Records contained in a dataset:
◆ ◆ ◆ ◆

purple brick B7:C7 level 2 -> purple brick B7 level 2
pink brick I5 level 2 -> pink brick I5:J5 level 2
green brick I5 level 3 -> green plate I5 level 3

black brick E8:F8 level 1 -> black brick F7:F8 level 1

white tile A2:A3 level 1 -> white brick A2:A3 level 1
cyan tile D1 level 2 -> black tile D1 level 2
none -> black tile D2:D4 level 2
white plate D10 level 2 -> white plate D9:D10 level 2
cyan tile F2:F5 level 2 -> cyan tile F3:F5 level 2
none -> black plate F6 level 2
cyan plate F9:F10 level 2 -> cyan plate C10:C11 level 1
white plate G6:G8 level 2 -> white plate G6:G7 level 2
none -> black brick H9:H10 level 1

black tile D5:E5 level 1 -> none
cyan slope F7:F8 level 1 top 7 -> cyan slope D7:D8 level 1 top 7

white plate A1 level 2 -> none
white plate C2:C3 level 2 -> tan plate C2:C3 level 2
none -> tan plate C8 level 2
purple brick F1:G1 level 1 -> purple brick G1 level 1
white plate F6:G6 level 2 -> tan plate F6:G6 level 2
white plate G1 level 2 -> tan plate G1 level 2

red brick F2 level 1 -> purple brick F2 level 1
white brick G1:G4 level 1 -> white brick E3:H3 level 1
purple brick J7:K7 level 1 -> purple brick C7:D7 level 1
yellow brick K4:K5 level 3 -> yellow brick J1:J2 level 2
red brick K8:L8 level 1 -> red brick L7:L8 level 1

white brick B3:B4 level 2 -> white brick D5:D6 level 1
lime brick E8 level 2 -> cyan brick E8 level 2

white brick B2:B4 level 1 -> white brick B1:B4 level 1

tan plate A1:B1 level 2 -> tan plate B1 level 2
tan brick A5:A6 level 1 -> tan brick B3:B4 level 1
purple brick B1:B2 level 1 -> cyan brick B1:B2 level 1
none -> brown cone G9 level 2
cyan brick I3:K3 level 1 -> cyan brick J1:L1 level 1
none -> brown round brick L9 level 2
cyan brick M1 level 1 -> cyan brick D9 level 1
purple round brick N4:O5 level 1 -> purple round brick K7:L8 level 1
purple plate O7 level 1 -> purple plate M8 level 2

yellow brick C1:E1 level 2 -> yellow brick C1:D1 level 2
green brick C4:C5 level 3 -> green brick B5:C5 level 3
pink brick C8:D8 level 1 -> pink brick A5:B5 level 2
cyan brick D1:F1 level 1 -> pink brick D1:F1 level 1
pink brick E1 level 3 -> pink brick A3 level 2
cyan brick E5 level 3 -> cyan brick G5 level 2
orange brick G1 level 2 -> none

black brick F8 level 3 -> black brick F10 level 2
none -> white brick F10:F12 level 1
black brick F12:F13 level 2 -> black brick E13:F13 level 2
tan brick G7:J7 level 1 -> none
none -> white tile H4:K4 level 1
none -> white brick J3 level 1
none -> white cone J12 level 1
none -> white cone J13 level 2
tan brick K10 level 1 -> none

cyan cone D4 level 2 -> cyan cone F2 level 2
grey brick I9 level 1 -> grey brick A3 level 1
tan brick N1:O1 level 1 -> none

◆ ◆ ◆ ◆

__Task directions__
Set down all the data exactly as given.

__Reply__
purple brick B7:C7 level 2 -> purple brick B7 level 2
pink brick I5 level 2 -> pink brick I5:J5 level 2
green brick I5 level 3 -> green plate I5 level 3

black brick E8:F8 level 1 -> black brick F7:F8 level 1

white tile A2:A3 level 1 -> white brick A2:A3 level 1
cyan tile D1 level 2 -> black tile D1 level 2
none -> black tile D2:D4 level 2
white plate D10 level 2 -> white plate D9:D10 level 2
cyan tile F2:F5 level 2 -> cyan tile F3:F5 level 2
none -> black plate F6 level 2
cyan plate F9:F10 level 2 -> cyan plate C10:C11 level 1
white plate G6:G8 level 2 -> white plate G6:G7 level 2
none -> black brick H9:H10 level 1

black tile D5:E5 level 1 -> none
cyan slope F7:F8 level 1 top 7 -> cyan slope D7:D8 level 1 top 7

white plate A1 level 2 -> none
white plate C2:C3 level 2 -> tan plate C2:C3 level 2
none -> tan plate C8 level 2
purple brick F1:G1 level 1 -> purple brick G1 level 1
white plate F6:G6 level 2 -> tan plate F6:G6 level 2
white plate G1 level 2 -> tan plate G1 level 2

red brick F2 level 1 -> purple brick F2 level 1
white brick G1:G4 level 1 -> white brick E3:H3 level 1
purple brick J7:K7 level 1 -> purple brick C7:D7 level 1
yellow brick K4:K5 level 3 -> yellow brick J1:J2 level 2
red brick K8:L8 level 1 -> red brick L7:L8 level 1

white brick B3:B4 level 2 -> white brick D5:D6 level 1
lime brick E8 level 2 -> cyan brick E8 level 2

white brick B2:B4 level 1 -> white brick B1:B4 level 1

tan plate A1:B1 level 2 -> tan plate B1 level 2
tan brick A5:A6 level 1 -> tan brick B3:B4 level 1
purple brick B1:B2 level 1 -> cyan brick B1:B2 level 1
none -> brown cone G9 level 2
cyan brick I3:K3 level 1 -> cyan brick J1:L1 level 1
none -> brown round brick L9 level 2
cyan brick M1 level 1 -> cyan brick D9 level 1
purple round brick N4:O5 level 1 -> purple round brick K7:L8 level 1
purple plate O7 level 1 -> purple plate M8 level 2

yellow brick C1:E1 level 2 -> yellow brick C1:D1 level 2
green brick C4:C5 level 3 -> green brick B5:C5 level 3
pink brick C8:D8 level 1 -> pink brick A5:B5 level 2
cyan brick D1:F1 level 1 -> pink brick D1:F1 level 1
pink brick E1 level 3 -> pink brick A3 level 2
cyan brick E5 level 3 -> cyan brick G5 level 2
orange brick G1 level 2 -> none

black brick F8 level 3 -> black brick F10 level 2
none -> white brick F10:F12 level 1
black brick F12:F13 level 2 -> black brick E13:F13 level 2
tan brick G7:J7 level 1 -> none
none -> white tile H4:K4 level 1
none -> white brick J3 level 1
none -> white cone J12 level 1
none -> white cone J13 level 2
tan brick K10 level 1 -> none

cyan cone D4 level 2 -> cyan cone F2 level 2
grey brick I9 level 1 -> grey brick A3 level 1
tan brick N1:O1 level 1 -> none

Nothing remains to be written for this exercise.